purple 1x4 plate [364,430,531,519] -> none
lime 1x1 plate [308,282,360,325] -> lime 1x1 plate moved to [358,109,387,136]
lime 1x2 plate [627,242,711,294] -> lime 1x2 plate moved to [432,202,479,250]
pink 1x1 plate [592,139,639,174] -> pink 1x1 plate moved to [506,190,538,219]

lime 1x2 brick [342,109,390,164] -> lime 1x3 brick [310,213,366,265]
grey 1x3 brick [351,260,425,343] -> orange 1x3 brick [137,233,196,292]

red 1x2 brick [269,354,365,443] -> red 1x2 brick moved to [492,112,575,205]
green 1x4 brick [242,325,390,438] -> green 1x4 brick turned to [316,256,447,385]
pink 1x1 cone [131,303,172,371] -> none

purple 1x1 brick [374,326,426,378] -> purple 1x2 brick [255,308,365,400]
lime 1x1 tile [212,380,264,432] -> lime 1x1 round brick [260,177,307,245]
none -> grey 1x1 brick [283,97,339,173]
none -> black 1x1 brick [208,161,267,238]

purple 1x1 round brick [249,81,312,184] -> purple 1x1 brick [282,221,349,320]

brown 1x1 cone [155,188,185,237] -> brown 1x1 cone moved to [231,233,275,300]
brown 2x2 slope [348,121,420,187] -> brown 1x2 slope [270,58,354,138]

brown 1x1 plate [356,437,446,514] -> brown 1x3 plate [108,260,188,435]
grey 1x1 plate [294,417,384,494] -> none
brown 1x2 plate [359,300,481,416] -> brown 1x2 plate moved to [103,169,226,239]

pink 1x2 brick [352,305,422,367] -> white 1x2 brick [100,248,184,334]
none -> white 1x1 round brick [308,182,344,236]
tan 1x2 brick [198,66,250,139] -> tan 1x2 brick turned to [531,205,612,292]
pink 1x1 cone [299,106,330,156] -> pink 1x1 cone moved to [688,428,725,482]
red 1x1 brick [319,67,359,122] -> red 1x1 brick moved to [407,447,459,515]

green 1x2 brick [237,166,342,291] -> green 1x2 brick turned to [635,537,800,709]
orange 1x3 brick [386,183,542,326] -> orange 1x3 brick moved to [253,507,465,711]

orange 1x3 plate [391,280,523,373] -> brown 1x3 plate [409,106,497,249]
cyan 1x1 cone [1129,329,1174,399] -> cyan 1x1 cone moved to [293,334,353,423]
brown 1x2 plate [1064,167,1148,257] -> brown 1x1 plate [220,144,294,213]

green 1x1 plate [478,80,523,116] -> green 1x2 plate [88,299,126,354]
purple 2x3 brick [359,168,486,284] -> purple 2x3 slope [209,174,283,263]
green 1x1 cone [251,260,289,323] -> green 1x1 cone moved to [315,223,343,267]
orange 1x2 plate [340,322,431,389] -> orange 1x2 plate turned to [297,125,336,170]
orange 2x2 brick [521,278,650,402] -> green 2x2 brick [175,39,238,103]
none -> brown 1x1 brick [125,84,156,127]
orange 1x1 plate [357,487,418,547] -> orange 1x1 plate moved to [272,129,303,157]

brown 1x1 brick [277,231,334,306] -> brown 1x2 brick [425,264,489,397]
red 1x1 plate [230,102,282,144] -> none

+-------+

EXERCISE: Please repeat each entry exactly as written.

SOLUTION:
purple 1x4 plate [364,430,531,519] -> none
lime 1x1 plate [308,282,360,325] -> lime 1x1 plate moved to [358,109,387,136]
lime 1x2 plate [627,242,711,294] -> lime 1x2 plate moved to [432,202,479,250]
pink 1x1 plate [592,139,639,174] -> pink 1x1 plate moved to [506,190,538,219]

lime 1x2 brick [342,109,390,164] -> lime 1x3 brick [310,213,366,265]
grey 1x3 brick [351,260,425,343] -> orange 1x3 brick [137,233,196,292]

red 1x2 brick [269,354,365,443] -> red 1x2 brick moved to [492,112,575,205]
green 1x4 brick [242,325,390,438] -> green 1x4 brick turned to [316,256,447,385]
pink 1x1 cone [131,303,172,371] -> none

purple 1x1 brick [374,326,426,378] -> purple 1x2 brick [255,308,365,400]
lime 1x1 tile [212,380,264,432] -> lime 1x1 round brick [260,177,307,245]
none -> grey 1x1 brick [283,97,339,173]
none -> black 1x1 brick [208,161,267,238]

purple 1x1 round brick [249,81,312,184] -> purple 1x1 brick [282,221,349,320]

brown 1x1 cone [155,188,185,237] -> brown 1x1 cone moved to [231,233,275,300]
brown 2x2 slope [348,121,420,187] -> brown 1x2 slope [270,58,354,138]

brown 1x1 plate [356,437,446,514] -> brown 1x3 plate [108,260,188,435]
grey 1x1 plate [294,417,384,494] -> none
brown 1x2 plate [359,300,481,416] -> brown 1x2 plate moved to [103,169,226,239]

pink 1x2 brick [352,305,422,367] -> white 1x2 brick [100,248,184,334]
none -> white 1x1 round brick [308,182,344,236]
tan 1x2 brick [198,66,250,139] -> tan 1x2 brick turned to [531,205,612,292]
pink 1x1 cone [299,106,330,156] -> pink 1x1 cone moved to [688,428,725,482]
red 1x1 brick [319,67,359,122] -> red 1x1 brick moved to [407,447,459,515]

green 1x2 brick [237,166,342,291] -> green 1x2 brick turned to [635,537,800,709]
orange 1x3 brick [386,183,542,326] -> orange 1x3 brick moved to [253,507,465,711]

orange 1x3 plate [391,280,523,373] -> brown 1x3 plate [409,106,497,249]
cyan 1x1 cone [1129,329,1174,399] -> cyan 1x1 cone moved to [293,334,353,423]
brown 1x2 plate [1064,167,1148,257] -> brown 1x1 plate [220,144,294,213]

green 1x1 plate [478,80,523,116] -> green 1x2 plate [88,299,126,354]
purple 2x3 brick [359,168,486,284] -> purple 2x3 slope [209,174,283,263]
green 1x1 cone [251,260,289,323] -> green 1x1 cone moved to [315,223,343,267]
orange 1x2 plate [340,322,431,389] -> orange 1x2 plate turned to [297,125,336,170]
orange 2x2 brick [521,278,650,402] -> green 2x2 brick [175,39,238,103]
none -> brown 1x1 brick [125,84,156,127]
orange 1x1 plate [357,487,418,547] -> orange 1x1 plate moved to [272,129,303,157]

brown 1x1 brick [277,231,334,306] -> brown 1x2 brick [425,264,489,397]
red 1x1 plate [230,102,282,144] -> none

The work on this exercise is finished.